▶ **Given instruction**
Copy out every row below word for word, keeping each one on its own line and in the same order.

▶ **Data for the task**
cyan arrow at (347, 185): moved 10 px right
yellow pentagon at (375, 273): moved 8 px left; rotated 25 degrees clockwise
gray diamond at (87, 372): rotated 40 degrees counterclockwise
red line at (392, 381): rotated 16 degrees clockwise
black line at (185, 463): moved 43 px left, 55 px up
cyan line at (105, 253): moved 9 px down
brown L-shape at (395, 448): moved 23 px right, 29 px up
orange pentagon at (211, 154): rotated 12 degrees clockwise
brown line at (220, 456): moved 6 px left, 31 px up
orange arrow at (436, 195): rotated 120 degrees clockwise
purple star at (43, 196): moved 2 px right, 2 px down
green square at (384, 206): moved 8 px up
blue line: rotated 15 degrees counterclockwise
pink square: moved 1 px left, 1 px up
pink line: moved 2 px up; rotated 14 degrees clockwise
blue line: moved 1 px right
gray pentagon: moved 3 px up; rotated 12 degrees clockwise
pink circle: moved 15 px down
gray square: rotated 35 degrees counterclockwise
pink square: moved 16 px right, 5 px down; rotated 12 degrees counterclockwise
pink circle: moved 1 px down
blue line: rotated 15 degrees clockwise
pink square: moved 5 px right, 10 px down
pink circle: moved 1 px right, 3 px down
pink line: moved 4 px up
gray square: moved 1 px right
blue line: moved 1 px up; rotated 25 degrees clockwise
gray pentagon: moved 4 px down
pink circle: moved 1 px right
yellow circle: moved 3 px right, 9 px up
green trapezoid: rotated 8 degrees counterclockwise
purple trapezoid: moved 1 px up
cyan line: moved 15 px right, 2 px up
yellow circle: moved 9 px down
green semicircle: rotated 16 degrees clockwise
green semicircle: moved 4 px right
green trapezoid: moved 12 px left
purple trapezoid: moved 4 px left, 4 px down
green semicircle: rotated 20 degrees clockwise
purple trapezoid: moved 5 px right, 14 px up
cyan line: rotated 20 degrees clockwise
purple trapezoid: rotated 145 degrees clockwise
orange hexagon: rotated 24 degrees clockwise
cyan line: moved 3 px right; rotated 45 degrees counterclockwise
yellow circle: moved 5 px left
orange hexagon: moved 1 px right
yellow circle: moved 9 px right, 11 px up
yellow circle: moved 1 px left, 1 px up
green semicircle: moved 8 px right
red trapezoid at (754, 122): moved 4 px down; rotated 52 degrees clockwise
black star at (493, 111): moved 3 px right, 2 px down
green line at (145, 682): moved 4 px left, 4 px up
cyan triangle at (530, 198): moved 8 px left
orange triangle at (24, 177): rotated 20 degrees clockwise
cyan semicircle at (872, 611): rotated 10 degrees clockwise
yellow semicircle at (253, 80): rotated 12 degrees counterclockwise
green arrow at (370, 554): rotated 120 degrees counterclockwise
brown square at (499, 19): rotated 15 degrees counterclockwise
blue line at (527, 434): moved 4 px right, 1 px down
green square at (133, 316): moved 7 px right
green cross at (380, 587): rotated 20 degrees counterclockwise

▶ **Solution**
cyan arrow at (347, 185): moved 10 px right
yellow pentagon at (375, 273): moved 8 px left; rotated 25 degrees clockwise
gray diamond at (87, 372): rotated 40 degrees counterclockwise
red line at (392, 381): rotated 16 degrees clockwise
black line at (185, 463): moved 43 px left, 55 px up
cyan line at (105, 253): moved 9 px down
brown L-shape at (395, 448): moved 23 px right, 29 px up
orange pentagon at (211, 154): rotated 12 degrees clockwise
brown line at (220, 456): moved 6 px left, 31 px up
orange arrow at (436, 195): rotated 120 degrees clockwise
purple star at (43, 196): moved 2 px right, 2 px down
green square at (384, 206): moved 8 px up
blue line: rotated 15 degrees counterclockwise
pink square: moved 1 px left, 1 px up
pink line: moved 2 px up; rotated 14 degrees clockwise
blue line: moved 1 px right
gray pentagon: moved 3 px up; rotated 12 degrees clockwise
pink circle: moved 15 px down
gray square: rotated 35 degrees counterclockwise
pink square: moved 16 px right, 5 px down; rotated 12 degrees counterclockwise
pink circle: moved 1 px down
blue line: rotated 15 degrees clockwise
pink square: moved 5 px right, 10 px down
pink circle: moved 1 px right, 3 px down
pink line: moved 4 px up
gray square: moved 1 px right
blue line: moved 1 px up; rotated 25 degrees clockwise
gray pentagon: moved 4 px down
pink circle: moved 1 px right
yellow circle: moved 3 px right, 9 px up
green trapezoid: rotated 8 degrees counterclockwise
purple trapezoid: moved 1 px up
cyan line: moved 15 px right, 2 px up
yellow circle: moved 9 px down
green semicircle: rotated 16 degrees clockwise
green semicircle: moved 4 px right
green trapezoid: moved 12 px left
purple trapezoid: moved 4 px left, 4 px down
green semicircle: rotated 20 degrees clockwise
purple trapezoid: moved 5 px right, 14 px up
cyan line: rotated 20 degrees clockwise
purple trapezoid: rotated 145 degrees clockwise
orange hexagon: rotated 24 degrees clockwise
cyan line: moved 3 px right; rotated 45 degrees counterclockwise
yellow circle: moved 5 px left
orange hexagon: moved 1 px right
yellow circle: moved 9 px right, 11 px up
yellow circle: moved 1 px left, 1 px up
green semicircle: moved 8 px right
red trapezoid at (754, 122): moved 4 px down; rotated 52 degrees clockwise
black star at (493, 111): moved 3 px right, 2 px down
green line at (145, 682): moved 4 px left, 4 px up
cyan triangle at (530, 198): moved 8 px left
orange triangle at (24, 177): rotated 20 degrees clockwise
cyan semicircle at (872, 611): rotated 10 degrees clockwise
yellow semicircle at (253, 80): rotated 12 degrees counterclockwise
green arrow at (370, 554): rotated 120 degrees counterclockwise
brown square at (499, 19): rotated 15 degrees counterclockwise
blue line at (527, 434): moved 4 px right, 1 px down
green square at (133, 316): moved 7 px right
green cross at (380, 587): rotated 20 degrees counterclockwise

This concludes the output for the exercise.